Scene content tallies:
========

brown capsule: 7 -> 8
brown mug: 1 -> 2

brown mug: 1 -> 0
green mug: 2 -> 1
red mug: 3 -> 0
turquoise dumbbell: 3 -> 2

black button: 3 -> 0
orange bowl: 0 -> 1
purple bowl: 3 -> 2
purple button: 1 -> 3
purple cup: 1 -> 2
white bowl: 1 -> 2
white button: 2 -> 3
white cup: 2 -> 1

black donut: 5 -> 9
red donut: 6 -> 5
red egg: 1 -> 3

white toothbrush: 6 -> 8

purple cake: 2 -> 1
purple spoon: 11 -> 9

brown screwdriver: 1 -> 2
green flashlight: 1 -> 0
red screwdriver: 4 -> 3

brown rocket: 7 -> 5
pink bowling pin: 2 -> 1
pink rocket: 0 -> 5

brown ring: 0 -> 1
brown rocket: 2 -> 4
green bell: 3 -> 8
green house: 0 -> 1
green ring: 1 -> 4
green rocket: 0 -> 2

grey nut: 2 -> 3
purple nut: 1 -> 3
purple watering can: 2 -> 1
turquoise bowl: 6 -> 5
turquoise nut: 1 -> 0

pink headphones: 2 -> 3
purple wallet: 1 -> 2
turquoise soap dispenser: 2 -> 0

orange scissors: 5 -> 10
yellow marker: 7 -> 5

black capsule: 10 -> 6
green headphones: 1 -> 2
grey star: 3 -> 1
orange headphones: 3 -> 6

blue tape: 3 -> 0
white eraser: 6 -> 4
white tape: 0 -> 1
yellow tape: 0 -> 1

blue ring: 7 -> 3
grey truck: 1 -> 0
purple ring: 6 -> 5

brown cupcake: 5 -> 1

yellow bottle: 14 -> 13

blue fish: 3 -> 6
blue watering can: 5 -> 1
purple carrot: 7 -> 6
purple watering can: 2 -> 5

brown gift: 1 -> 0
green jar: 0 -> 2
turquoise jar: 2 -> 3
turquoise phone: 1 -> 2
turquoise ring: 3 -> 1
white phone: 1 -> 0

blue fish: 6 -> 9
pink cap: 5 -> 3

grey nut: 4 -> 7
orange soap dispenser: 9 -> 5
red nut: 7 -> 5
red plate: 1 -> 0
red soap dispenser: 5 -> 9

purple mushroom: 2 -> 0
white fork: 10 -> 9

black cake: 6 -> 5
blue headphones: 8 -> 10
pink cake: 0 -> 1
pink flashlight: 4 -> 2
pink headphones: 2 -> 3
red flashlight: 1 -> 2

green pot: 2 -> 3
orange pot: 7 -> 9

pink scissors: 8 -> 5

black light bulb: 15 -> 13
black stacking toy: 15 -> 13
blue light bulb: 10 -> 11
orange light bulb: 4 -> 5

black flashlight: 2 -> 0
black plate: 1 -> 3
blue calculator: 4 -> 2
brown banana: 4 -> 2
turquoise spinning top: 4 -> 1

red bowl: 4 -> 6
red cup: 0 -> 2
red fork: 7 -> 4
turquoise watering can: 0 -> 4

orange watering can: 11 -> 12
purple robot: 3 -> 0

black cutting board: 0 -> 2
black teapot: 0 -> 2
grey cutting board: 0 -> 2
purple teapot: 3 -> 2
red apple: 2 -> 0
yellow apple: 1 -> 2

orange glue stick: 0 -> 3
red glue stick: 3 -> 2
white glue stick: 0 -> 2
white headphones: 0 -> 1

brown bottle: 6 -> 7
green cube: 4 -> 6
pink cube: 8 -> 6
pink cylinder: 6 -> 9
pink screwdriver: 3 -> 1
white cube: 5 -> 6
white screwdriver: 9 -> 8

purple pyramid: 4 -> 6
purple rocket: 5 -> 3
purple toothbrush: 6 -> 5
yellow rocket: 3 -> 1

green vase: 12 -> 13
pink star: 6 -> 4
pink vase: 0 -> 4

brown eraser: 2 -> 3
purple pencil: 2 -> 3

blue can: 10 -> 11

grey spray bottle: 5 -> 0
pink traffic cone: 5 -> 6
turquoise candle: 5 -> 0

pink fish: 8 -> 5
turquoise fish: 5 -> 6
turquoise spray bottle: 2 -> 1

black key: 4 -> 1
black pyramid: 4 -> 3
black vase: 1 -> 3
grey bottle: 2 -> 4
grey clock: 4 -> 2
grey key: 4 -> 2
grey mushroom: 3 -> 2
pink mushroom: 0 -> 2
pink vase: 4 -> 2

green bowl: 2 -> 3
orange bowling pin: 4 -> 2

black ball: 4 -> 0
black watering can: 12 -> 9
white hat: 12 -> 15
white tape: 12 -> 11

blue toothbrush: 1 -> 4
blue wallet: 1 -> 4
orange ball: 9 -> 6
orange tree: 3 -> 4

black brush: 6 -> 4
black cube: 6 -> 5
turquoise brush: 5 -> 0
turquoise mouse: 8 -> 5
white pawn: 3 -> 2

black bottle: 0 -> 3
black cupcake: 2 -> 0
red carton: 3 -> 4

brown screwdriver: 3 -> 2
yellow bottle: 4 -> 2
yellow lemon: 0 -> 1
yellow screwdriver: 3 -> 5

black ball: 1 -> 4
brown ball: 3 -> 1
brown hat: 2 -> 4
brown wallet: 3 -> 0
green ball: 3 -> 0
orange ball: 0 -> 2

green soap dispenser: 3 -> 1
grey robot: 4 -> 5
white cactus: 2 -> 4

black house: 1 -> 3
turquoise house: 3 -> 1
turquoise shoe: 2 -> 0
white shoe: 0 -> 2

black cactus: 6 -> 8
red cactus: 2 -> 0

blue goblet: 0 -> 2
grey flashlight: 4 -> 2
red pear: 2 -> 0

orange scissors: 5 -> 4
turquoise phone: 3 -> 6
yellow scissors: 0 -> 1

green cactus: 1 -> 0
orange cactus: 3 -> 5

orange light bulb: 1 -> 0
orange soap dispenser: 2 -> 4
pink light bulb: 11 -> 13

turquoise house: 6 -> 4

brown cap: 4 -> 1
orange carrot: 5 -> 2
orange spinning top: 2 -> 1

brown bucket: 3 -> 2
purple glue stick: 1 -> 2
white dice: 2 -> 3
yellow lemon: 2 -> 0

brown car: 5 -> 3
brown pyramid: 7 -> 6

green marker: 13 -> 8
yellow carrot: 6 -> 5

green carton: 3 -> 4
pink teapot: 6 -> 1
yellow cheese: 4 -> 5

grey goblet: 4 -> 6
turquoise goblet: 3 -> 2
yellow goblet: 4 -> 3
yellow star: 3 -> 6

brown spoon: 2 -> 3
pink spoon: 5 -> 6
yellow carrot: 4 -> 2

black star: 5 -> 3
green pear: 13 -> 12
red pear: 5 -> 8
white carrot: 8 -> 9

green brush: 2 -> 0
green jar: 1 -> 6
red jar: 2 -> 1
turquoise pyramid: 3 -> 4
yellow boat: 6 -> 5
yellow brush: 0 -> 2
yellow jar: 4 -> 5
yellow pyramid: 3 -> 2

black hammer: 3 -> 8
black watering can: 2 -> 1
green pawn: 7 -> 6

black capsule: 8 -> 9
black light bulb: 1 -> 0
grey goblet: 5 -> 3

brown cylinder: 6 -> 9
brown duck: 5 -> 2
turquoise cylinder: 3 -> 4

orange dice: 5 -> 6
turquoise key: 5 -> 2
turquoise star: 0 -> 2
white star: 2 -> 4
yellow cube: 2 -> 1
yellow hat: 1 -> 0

========

-- WHAT YOU ARE ASKED TO DO --
Give back, verbatim, the lines from the top of the entries above through the line containing "black donut: 5 -> 9".

-- ANSWER FOR THIS EXERCISE --
brown capsule: 7 -> 8
brown mug: 1 -> 2

brown mug: 1 -> 0
green mug: 2 -> 1
red mug: 3 -> 0
turquoise dumbbell: 3 -> 2

black button: 3 -> 0
orange bowl: 0 -> 1
purple bowl: 3 -> 2
purple button: 1 -> 3
purple cup: 1 -> 2
white bowl: 1 -> 2
white button: 2 -> 3
white cup: 2 -> 1

black donut: 5 -> 9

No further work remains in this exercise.